Input for this task
++++++++++++++++++++
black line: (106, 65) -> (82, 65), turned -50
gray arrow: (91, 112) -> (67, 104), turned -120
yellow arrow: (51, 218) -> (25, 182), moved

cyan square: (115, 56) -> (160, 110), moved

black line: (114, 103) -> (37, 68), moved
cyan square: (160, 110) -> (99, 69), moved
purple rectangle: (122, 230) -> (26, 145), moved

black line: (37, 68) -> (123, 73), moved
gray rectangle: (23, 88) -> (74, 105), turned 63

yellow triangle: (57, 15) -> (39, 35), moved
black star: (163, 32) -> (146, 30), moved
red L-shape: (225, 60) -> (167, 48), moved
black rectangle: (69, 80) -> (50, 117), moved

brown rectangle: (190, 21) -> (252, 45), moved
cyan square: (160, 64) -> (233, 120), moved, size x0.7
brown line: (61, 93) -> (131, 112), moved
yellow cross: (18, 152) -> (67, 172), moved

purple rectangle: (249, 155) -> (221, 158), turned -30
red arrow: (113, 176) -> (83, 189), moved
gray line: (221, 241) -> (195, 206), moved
++++++++++++++++++++
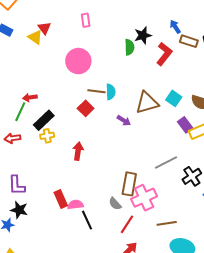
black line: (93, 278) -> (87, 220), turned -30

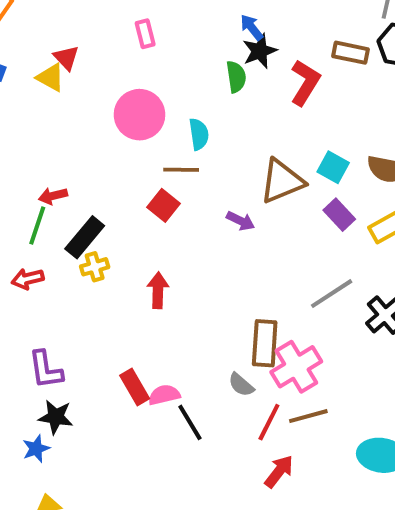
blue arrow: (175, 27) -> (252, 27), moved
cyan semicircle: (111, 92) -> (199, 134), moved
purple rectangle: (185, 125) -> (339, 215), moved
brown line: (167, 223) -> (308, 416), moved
++++++++++++++++++++
What to work on
Reproduce verbatim only the segment of the listing bounded by the line containing "black line: (106, 65) -> (82, 65), turned -50" and the line containing "black line: (114, 103) -> (37, 68), moved", with both boundary lines included.

Answer section
black line: (106, 65) -> (82, 65), turned -50
gray arrow: (91, 112) -> (67, 104), turned -120
yellow arrow: (51, 218) -> (25, 182), moved

cyan square: (115, 56) -> (160, 110), moved

black line: (114, 103) -> (37, 68), moved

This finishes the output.